* Scene comparison data:

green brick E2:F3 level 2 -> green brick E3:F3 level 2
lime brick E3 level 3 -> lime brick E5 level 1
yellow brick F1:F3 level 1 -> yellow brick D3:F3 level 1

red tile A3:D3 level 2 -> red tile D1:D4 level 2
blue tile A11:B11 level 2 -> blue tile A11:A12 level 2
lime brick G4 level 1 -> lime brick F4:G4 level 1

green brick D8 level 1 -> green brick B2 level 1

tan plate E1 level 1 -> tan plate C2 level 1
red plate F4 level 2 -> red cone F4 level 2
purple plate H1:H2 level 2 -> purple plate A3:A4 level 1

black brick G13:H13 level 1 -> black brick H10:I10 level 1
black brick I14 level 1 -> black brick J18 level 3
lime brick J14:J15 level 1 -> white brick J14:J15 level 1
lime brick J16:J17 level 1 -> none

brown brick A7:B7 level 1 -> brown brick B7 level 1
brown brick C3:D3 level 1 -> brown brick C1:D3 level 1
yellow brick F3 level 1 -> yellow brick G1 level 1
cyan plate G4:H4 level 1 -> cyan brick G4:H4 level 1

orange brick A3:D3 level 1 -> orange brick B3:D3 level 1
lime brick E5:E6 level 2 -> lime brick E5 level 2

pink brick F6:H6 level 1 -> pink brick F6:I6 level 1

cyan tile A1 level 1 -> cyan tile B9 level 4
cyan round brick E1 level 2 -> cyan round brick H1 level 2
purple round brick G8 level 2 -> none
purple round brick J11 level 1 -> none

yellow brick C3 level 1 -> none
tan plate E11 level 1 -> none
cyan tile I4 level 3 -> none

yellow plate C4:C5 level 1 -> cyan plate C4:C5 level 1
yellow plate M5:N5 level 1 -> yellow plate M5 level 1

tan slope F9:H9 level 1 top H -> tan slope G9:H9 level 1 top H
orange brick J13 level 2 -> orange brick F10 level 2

* YOUR ASSIGNMENT:
If the word "cyan" appears in a line above, copy that line.

* ANSWER TO THE EXERCISE:
cyan plate G4:H4 level 1 -> cyan brick G4:H4 level 1
cyan tile A1 level 1 -> cyan tile B9 level 4
cyan round brick E1 level 2 -> cyan round brick H1 level 2
cyan tile I4 level 3 -> none
yellow plate C4:C5 level 1 -> cyan plate C4:C5 level 1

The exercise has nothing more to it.